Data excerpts
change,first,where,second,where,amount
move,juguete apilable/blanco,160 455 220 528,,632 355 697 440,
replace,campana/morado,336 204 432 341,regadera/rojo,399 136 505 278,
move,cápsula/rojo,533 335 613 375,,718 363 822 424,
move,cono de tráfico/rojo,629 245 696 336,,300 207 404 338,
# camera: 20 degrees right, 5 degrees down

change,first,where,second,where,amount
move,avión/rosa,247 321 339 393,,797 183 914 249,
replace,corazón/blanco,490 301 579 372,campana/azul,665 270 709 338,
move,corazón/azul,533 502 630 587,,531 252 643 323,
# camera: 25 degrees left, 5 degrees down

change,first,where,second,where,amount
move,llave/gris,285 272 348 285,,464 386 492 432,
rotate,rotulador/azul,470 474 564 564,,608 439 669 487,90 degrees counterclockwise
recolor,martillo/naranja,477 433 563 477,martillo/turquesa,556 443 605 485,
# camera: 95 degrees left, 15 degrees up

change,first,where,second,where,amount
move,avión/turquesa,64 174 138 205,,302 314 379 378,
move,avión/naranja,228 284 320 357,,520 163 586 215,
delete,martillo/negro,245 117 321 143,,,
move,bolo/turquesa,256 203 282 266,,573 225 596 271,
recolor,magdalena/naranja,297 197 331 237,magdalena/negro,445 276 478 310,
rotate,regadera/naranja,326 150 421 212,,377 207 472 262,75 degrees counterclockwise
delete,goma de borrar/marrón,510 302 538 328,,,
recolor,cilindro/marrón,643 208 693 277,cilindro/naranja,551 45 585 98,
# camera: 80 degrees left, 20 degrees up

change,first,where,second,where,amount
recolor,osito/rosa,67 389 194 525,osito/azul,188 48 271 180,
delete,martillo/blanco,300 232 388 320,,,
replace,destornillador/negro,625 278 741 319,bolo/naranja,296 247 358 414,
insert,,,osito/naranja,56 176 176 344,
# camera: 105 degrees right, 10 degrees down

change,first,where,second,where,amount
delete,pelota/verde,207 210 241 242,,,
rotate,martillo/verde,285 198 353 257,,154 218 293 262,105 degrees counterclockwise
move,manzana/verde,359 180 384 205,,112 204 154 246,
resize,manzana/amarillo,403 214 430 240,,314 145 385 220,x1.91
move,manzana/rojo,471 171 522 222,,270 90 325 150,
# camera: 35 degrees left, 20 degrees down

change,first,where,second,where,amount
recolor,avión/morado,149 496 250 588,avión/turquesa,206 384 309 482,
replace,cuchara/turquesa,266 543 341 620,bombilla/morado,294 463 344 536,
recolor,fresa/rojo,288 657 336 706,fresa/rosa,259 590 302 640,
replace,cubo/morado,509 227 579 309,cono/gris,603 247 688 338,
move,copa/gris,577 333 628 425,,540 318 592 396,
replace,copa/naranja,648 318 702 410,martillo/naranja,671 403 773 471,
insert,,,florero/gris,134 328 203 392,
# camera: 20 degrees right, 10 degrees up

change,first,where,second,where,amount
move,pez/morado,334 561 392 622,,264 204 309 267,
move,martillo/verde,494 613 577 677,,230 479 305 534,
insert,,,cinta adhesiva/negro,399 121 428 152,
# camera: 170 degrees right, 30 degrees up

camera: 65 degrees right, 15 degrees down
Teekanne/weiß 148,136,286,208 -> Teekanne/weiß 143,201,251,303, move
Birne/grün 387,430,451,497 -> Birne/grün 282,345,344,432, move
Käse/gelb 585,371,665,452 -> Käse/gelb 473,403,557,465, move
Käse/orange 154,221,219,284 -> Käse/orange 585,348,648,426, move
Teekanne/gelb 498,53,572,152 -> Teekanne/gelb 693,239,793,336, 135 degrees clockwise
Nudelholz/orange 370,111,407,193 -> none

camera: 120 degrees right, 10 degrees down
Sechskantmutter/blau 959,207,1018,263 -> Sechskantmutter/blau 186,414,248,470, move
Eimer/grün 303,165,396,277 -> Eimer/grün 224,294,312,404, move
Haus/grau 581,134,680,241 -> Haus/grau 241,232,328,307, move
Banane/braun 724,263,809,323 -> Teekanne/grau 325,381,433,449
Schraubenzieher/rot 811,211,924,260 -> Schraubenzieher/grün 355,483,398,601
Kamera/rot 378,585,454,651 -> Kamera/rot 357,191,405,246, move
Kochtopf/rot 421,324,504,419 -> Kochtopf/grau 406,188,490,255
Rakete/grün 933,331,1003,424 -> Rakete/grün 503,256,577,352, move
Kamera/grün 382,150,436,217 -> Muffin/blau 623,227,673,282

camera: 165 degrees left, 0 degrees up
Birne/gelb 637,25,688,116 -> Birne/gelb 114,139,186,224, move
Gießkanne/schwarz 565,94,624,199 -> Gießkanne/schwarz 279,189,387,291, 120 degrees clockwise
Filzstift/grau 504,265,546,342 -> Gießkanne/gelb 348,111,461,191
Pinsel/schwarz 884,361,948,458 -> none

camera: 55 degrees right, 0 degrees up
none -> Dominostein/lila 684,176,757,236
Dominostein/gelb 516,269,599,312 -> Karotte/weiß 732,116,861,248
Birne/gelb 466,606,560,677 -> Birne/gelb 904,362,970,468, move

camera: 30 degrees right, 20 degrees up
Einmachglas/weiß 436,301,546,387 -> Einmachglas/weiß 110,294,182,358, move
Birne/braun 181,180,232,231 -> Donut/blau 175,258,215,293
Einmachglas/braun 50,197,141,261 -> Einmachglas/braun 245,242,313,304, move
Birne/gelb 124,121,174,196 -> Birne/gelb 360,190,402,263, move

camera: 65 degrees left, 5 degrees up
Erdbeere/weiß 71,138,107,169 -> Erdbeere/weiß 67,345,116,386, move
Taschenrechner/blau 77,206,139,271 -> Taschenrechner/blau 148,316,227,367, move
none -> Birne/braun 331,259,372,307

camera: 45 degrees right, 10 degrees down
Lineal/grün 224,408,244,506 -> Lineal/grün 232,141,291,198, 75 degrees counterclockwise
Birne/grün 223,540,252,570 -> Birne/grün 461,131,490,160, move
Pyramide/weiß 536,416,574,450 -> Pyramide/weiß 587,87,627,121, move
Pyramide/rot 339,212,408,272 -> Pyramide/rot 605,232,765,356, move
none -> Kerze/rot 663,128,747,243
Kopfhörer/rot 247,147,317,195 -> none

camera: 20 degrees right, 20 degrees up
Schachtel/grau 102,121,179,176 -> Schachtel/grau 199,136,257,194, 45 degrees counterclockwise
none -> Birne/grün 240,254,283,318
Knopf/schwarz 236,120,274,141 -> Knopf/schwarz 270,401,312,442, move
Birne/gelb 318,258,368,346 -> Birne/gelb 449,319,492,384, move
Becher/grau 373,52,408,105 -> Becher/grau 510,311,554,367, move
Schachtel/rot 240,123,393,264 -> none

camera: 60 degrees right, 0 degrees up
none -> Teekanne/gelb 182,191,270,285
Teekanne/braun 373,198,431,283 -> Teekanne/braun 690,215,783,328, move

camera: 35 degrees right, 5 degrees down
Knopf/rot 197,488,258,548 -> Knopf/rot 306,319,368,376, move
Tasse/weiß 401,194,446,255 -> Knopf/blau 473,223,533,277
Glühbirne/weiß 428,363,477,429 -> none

* _What the exercise asks_: Copy out the entries above exactly as given, starting at the top and ending with the line containing "move,cono de tráfico/rojo,629"; include both and nothing more.

* _Result of the exercise_:
change,first,where,second,where,amount
move,juguete apilable/blanco,160 455 220 528,,632 355 697 440,
replace,campana/morado,336 204 432 341,regadera/rojo,399 136 505 278,
move,cápsula/rojo,533 335 613 375,,718 363 822 424,
move,cono de tráfico/rojo,629 245 696 336,,300 207 404 338,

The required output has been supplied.